TASK TO CARRY OUT:
Can you render the entries below as a Markdown table with the columns "No." and "Text," giving each nonblank line its own numbered row and leaving out the blank lines?
(TASK INPUT begins)
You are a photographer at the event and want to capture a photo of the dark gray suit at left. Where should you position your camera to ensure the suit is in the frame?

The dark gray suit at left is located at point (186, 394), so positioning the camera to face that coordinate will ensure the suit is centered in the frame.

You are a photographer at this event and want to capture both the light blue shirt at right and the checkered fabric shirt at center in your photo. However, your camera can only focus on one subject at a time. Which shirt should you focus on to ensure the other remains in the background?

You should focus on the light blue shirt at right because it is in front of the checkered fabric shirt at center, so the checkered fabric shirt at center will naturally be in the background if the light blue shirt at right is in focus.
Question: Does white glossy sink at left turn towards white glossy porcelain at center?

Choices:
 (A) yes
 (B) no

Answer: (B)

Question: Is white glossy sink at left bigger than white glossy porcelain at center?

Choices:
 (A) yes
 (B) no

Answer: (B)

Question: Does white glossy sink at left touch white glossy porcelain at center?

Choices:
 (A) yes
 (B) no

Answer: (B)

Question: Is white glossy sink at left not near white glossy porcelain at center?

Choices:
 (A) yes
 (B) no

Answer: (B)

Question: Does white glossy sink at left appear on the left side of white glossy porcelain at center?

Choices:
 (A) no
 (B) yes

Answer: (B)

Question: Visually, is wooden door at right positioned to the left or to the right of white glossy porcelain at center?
(TASK INPUT ends)
EXERCISE RESULT:
| No. | Text |
|---|---|
| 1 | You are a photographer at the event and want to capture a photo of the dark gray suit at left. Where should you position your camera to ensure the suit is in the frame? |
| 2 | The dark gray suit at left is located at point (186, 394), so positioning the camera to face that coordinate will ensure the suit is centered in the frame. |
| 3 | You are a photographer at this event and want to capture both the light blue shirt at right and the checkered fabric shirt at center in your photo. However, your camera can only focus on one subject at a time. Which shirt should you focus on to ensure the other remains in the background? |
| 4 | You should focus on the light blue shirt at right because it is in front of the checkered fabric shirt at center, so the checkered fabric shirt at center will naturally be in the background if the light blue shirt at right is in focus. |
| 5 | Question: Does white glossy sink at left turn towards white glossy porcelain at center? |
| 6 | Choices: |
| 7 |  (A) yes |
| 8 |  (B) no |
| 9 | Answer: (B) |
| 10 | Question: Is white glossy sink at left bigger than white glossy porcelain at center? |
| 11 | Choices: |
| 12 |  (A) yes |
| 13 |  (B) no |
| 14 | Answer: (B) |
| 15 | Question: Does white glossy sink at left touch white glossy porcelain at center? |
| 16 | Choices: |
| 17 |  (A) yes |
| 18 |  (B) no |
| 19 | Answer: (B) |
| 20 | Question: Is white glossy sink at left not near white glossy porcelain at center? |
| 21 | Choices: |
| 22 |  (A) yes |
| 23 |  (B) no |
| 24 | Answer: (B) |
| 25 | Question: Does white glossy sink at left appear on the left side of white glossy porcelain at center? |
| 26 | Choices: |
| 27 |  (A) no |
| 28 |  (B) yes |
| 29 | Answer: (B) |
| 30 | Question: Visually, is wooden door at right positioned to the left or to the right of white glossy porcelain at center? |